### Provided material
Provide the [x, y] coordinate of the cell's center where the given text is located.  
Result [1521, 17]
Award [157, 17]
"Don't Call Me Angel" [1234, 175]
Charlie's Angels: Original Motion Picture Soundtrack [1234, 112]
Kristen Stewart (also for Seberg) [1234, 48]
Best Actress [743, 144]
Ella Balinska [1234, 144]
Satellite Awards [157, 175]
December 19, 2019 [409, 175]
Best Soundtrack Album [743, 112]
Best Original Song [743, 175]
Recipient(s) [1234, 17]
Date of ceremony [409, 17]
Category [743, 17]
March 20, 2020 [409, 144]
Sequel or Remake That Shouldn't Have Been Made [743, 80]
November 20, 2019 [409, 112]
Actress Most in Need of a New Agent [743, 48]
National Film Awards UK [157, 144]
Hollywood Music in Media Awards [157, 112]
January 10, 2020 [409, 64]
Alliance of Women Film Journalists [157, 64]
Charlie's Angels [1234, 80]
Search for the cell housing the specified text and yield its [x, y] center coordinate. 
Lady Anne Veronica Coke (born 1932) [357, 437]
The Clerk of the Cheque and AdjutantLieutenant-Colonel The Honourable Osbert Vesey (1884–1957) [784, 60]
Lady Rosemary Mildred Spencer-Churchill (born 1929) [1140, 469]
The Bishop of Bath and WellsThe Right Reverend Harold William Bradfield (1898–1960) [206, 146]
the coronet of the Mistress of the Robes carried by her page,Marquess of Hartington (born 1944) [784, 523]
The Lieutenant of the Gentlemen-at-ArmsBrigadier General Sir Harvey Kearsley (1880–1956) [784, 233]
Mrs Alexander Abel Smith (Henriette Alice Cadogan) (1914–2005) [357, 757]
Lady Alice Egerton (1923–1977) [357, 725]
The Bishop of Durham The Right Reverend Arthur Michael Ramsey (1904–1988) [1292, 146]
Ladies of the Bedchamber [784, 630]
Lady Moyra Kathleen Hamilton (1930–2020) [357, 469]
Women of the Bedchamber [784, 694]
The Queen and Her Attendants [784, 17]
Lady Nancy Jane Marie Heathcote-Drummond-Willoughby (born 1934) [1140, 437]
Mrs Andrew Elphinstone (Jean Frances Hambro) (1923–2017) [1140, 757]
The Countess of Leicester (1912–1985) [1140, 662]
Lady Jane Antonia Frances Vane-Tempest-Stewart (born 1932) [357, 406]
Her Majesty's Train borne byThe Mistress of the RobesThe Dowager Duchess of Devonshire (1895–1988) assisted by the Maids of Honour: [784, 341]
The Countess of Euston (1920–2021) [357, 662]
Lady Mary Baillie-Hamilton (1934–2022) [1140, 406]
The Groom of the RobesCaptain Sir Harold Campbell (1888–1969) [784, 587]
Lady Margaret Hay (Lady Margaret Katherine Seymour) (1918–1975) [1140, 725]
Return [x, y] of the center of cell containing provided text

### Job
Reproduce every line of the data above without any changes.

### Reply to the task
Provide the [x, y] coordinate of the cell's center where the given text is located.  
Result [1521, 17]
Award [157, 17]
"Don't Call Me Angel" [1234, 175]
Charlie's Angels: Original Motion Picture Soundtrack [1234, 112]
Kristen Stewart (also for Seberg) [1234, 48]
Best Actress [743, 144]
Ella Balinska [1234, 144]
Satellite Awards [157, 175]
December 19, 2019 [409, 175]
Best Soundtrack Album [743, 112]
Best Original Song [743, 175]
Recipient(s) [1234, 17]
Date of ceremony [409, 17]
Category [743, 17]
March 20, 2020 [409, 144]
Sequel or Remake That Shouldn't Have Been Made [743, 80]
November 20, 2019 [409, 112]
Actress Most in Need of a New Agent [743, 48]
National Film Awards UK [157, 144]
Hollywood Music in Media Awards [157, 112]
January 10, 2020 [409, 64]
Alliance of Women Film Journalists [157, 64]
Charlie's Angels [1234, 80]
Search for the cell housing the specified text and yield its [x, y] center coordinate. 
Lady Anne Veronica Coke (born 1932) [357, 437]
The Clerk of the Cheque and AdjutantLieutenant-Colonel The Honourable Osbert Vesey (1884–1957) [784, 60]
Lady Rosemary Mildred Spencer-Churchill (born 1929) [1140, 469]
The Bishop of Bath and WellsThe Right Reverend Harold William Bradfield (1898–1960) [206, 146]
the coronet of the Mistress of the Robes carried by her page,Marquess of Hartington (born 1944) [784, 523]
The Lieutenant of the Gentlemen-at-ArmsBrigadier General Sir Harvey Kearsley (1880–1956) [784, 233]
Mrs Alexander Abel Smith (Henriette Alice Cadogan) (1914–2005) [357, 757]
Lady Alice Egerton (1923–1977) [357, 725]
The Bishop of Durham The Right Reverend Arthur Michael Ramsey (1904–1988) [1292, 146]
Ladies of the Bedchamber [784, 630]
Lady Moyra Kathleen Hamilton (1930–2020) [357, 469]
Women of the Bedchamber [784, 694]
The Queen and Her Attendants [784, 17]
Lady Nancy Jane Marie Heathcote-Drummond-Willoughby (born 1934) [1140, 437]
Mrs Andrew Elphinstone (Jean Frances Hambro) (1923–2017) [1140, 757]
The Countess of Leicester (1912–1985) [1140, 662]
Lady Jane Antonia Frances Vane-Tempest-Stewart (born 1932) [357, 406]
Her Majesty's Train borne byThe Mistress of the RobesThe Dowager Duchess of Devonshire (1895–1988) assisted by the Maids of Honour: [784, 341]
The Countess of Euston (1920–2021) [357, 662]
Lady Mary Baillie-Hamilton (1934–2022) [1140, 406]
The Groom of the RobesCaptain Sir Harold Campbell (1888–1969) [784, 587]
Lady Margaret Hay (Lady Margaret Katherine Seymour) (1918–1975) [1140, 725]
Return [x, y] of the center of cell containing provided text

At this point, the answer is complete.